* _Your assignment_:
The reply should repeat all of the data word for word, with no pictures.

* _Dataset extract_:
★ ★ ★

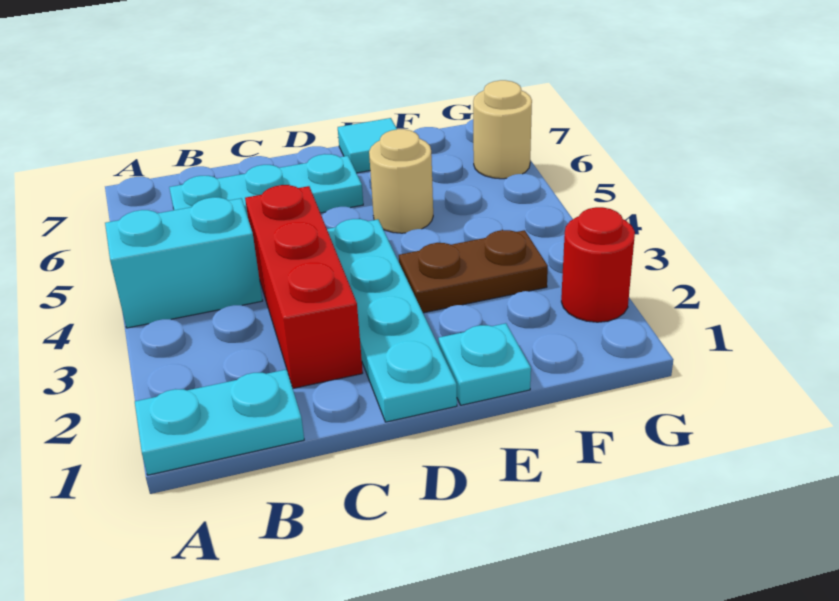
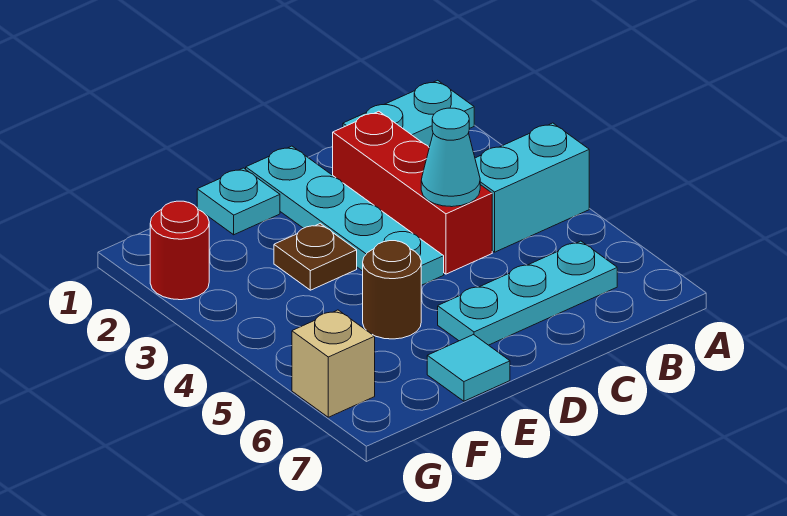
none -> cyan cone C4 level 2
brown plate E3:F3 level 1 -> brown plate E3 level 1
tan round brick E5 level 1 -> brown round brick E5 level 1
tan round brick G6 level 1 -> tan brick G6 level 1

★ ★ ★

* _Written response_:
none -> cyan cone C4 level 2
brown plate E3:F3 level 1 -> brown plate E3 level 1
tan round brick E5 level 1 -> brown round brick E5 level 1
tan round brick G6 level 1 -> tan brick G6 level 1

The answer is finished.